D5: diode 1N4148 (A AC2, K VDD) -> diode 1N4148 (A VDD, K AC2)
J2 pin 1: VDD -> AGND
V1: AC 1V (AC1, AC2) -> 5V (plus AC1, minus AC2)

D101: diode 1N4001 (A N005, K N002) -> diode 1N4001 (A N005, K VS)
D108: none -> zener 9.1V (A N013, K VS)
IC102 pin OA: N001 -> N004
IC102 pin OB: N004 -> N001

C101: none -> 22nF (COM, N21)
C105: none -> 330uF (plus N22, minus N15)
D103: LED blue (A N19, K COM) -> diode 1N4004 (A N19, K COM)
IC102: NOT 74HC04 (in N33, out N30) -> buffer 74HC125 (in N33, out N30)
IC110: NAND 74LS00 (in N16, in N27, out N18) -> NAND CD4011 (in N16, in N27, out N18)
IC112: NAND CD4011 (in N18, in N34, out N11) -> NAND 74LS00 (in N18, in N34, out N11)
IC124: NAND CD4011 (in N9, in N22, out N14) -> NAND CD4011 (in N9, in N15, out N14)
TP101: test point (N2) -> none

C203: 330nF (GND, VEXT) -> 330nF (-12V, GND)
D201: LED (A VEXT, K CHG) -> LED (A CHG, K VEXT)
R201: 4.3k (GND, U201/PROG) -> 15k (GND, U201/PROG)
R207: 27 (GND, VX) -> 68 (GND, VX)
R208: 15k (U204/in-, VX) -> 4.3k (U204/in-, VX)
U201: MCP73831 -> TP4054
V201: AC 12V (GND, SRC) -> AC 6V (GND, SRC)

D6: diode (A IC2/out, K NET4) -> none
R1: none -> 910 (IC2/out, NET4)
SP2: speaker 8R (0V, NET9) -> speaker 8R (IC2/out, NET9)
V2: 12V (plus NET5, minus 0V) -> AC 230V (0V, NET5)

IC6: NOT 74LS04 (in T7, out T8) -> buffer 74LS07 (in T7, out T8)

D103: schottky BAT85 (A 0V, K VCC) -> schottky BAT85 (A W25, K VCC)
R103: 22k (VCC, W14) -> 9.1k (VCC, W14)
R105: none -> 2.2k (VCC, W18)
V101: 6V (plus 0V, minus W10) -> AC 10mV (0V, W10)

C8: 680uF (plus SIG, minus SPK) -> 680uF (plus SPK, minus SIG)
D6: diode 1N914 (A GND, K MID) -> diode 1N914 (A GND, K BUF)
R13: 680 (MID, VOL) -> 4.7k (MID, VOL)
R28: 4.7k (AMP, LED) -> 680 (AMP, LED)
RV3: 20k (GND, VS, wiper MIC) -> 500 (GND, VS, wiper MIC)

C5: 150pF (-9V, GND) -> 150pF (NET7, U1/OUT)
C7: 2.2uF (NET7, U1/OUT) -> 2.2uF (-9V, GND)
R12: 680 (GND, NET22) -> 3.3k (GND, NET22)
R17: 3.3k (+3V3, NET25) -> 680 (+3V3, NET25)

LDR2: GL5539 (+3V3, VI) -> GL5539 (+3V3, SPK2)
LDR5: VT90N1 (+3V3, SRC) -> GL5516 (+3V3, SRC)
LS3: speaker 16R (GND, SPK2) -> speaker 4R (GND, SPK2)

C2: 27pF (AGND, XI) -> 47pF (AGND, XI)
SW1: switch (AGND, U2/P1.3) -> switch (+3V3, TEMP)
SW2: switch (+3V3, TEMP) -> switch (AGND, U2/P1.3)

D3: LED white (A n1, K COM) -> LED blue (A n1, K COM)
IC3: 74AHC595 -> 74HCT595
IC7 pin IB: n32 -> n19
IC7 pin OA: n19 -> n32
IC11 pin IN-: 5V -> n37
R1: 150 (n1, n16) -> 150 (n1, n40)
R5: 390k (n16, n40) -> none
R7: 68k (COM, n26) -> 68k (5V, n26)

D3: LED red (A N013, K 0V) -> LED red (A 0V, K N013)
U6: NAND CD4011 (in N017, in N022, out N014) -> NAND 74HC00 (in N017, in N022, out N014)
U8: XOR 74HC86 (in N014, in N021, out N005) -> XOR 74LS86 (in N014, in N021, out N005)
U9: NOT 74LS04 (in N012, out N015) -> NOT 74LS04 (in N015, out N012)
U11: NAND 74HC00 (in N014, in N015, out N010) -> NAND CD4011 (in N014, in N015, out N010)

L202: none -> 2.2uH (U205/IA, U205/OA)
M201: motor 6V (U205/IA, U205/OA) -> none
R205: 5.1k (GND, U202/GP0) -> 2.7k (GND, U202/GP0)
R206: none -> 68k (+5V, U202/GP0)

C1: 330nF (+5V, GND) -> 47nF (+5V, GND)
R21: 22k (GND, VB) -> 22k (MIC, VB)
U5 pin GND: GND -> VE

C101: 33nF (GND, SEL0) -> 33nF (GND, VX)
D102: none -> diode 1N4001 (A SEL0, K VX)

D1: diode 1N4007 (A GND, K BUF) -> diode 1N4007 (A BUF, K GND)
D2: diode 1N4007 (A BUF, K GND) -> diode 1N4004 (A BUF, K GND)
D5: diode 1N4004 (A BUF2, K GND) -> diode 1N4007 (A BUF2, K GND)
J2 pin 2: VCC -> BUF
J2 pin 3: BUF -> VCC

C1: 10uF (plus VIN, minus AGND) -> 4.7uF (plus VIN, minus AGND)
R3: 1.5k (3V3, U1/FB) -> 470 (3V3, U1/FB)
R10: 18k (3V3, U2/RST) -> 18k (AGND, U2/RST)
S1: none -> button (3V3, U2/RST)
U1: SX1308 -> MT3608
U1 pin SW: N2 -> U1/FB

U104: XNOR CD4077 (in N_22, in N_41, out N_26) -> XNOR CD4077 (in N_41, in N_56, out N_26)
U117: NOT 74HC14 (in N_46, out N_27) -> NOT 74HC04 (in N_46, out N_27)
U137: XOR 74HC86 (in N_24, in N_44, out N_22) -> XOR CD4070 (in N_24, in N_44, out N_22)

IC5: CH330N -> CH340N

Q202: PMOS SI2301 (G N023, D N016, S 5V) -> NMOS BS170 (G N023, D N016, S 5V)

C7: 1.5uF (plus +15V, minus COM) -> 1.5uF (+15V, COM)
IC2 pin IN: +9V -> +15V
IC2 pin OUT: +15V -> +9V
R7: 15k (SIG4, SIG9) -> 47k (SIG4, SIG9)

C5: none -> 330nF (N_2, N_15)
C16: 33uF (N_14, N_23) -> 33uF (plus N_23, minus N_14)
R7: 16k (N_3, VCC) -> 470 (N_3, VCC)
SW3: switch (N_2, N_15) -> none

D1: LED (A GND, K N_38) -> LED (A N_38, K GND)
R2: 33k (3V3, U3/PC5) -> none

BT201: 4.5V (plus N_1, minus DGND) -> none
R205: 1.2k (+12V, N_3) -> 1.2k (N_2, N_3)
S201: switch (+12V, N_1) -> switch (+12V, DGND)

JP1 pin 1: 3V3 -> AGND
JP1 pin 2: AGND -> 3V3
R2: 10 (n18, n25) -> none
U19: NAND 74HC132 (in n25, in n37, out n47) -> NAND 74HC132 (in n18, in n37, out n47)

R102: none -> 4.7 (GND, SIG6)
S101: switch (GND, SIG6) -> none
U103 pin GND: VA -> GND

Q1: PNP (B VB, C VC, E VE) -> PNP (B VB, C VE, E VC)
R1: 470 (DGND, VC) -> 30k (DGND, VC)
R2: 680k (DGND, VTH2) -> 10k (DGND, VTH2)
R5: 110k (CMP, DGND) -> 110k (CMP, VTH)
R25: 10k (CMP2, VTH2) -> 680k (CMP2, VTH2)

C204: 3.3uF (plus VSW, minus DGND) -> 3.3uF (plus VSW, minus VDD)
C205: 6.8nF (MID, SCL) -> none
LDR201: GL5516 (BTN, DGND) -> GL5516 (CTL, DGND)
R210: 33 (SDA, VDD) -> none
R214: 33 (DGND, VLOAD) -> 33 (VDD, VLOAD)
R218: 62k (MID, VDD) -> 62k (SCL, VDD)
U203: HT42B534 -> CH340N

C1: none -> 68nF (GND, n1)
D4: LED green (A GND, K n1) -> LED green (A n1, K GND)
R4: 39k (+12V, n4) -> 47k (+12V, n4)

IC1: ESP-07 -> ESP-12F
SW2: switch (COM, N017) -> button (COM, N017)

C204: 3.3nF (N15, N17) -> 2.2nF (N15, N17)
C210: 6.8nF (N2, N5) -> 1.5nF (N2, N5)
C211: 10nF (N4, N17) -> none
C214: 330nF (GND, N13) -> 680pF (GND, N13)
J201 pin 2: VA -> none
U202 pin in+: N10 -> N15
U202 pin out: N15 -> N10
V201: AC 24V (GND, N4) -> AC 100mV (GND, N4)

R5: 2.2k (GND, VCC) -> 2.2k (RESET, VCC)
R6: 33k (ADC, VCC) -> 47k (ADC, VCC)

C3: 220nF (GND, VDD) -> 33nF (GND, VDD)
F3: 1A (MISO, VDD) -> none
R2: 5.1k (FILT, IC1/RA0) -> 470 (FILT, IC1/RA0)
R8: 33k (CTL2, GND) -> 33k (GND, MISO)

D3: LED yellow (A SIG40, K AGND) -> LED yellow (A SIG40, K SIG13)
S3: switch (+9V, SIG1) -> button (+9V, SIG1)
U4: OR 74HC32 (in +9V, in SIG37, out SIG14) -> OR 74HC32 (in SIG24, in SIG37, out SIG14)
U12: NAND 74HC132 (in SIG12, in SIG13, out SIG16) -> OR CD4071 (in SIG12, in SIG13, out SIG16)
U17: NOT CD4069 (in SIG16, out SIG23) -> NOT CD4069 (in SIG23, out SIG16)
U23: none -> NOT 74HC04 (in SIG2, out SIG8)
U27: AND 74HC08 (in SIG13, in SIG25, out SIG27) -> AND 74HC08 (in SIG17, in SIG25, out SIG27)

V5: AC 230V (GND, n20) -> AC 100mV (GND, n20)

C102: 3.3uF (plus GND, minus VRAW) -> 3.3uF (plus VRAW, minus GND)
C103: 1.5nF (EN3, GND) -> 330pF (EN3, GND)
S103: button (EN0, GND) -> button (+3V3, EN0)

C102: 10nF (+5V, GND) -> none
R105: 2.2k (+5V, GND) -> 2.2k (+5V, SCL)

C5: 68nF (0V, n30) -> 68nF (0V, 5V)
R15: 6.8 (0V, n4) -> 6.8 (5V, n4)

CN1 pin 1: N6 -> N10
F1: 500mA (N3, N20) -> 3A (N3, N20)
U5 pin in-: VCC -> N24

ASSIGNED TASK: Once you reach the line with "D103: schottky BAT85" in the data above, copy it and every line after it exactly, up to and including the line with "D102: none -> diode 1N4001 (A SEL0, K VX)".

WRITTEN RESPONSE:
D103: schottky BAT85 (A 0V, K VCC) -> schottky BAT85 (A W25, K VCC)
R103: 22k (VCC, W14) -> 9.1k (VCC, W14)
R105: none -> 2.2k (VCC, W18)
V101: 6V (plus 0V, minus W10) -> AC 10mV (0V, W10)

C8: 680uF (plus SIG, minus SPK) -> 680uF (plus SPK, minus SIG)
D6: diode 1N914 (A GND, K MID) -> diode 1N914 (A GND, K BUF)
R13: 680 (MID, VOL) -> 4.7k (MID, VOL)
R28: 4.7k (AMP, LED) -> 680 (AMP, LED)
RV3: 20k (GND, VS, wiper MIC) -> 500 (GND, VS, wiper MIC)

C5: 150pF (-9V, GND) -> 150pF (NET7, U1/OUT)
C7: 2.2uF (NET7, U1/OUT) -> 2.2uF (-9V, GND)
R12: 680 (GND, NET22) -> 3.3k (GND, NET22)
R17: 3.3k (+3V3, NET25) -> 680 (+3V3, NET25)

LDR2: GL5539 (+3V3, VI) -> GL5539 (+3V3, SPK2)
LDR5: VT90N1 (+3V3, SRC) -> GL5516 (+3V3, SRC)
LS3: speaker 16R (GND, SPK2) -> speaker 4R (GND, SPK2)

C2: 27pF (AGND, XI) -> 47pF (AGND, XI)
SW1: switch (AGND, U2/P1.3) -> switch (+3V3, TEMP)
SW2: switch (+3V3, TEMP) -> switch (AGND, U2/P1.3)

D3: LED white (A n1, K COM) -> LED blue (A n1, K COM)
IC3: 74AHC595 -> 74HCT595
IC7 pin IB: n32 -> n19
IC7 pin OA: n19 -> n32
IC11 pin IN-: 5V -> n37
R1: 150 (n1, n16) -> 150 (n1, n40)
R5: 390k (n16, n40) -> none
R7: 68k (COM, n26) -> 68k (5V, n26)

D3: LED red (A N013, K 0V) -> LED red (A 0V, K N013)
U6: NAND CD4011 (in N017, in N022, out N014) -> NAND 74HC00 (in N017, in N022, out N014)
U8: XOR 74HC86 (in N014, in N021, out N005) -> XOR 74LS86 (in N014, in N021, out N005)
U9: NOT 74LS04 (in N012, out N015) -> NOT 74LS04 (in N015, out N012)
U11: NAND 74HC00 (in N014, in N015, out N010) -> NAND CD4011 (in N014, in N015, out N010)

L202: none -> 2.2uH (U205/IA, U205/OA)
M201: motor 6V (U205/IA, U205/OA) -> none
R205: 5.1k (GND, U202/GP0) -> 2.7k (GND, U202/GP0)
R206: none -> 68k (+5V, U202/GP0)

C1: 330nF (+5V, GND) -> 47nF (+5V, GND)
R21: 22k (GND, VB) -> 22k (MIC, VB)
U5 pin GND: GND -> VE

C101: 33nF (GND, SEL0) -> 33nF (GND, VX)
D102: none -> diode 1N4001 (A SEL0, K VX)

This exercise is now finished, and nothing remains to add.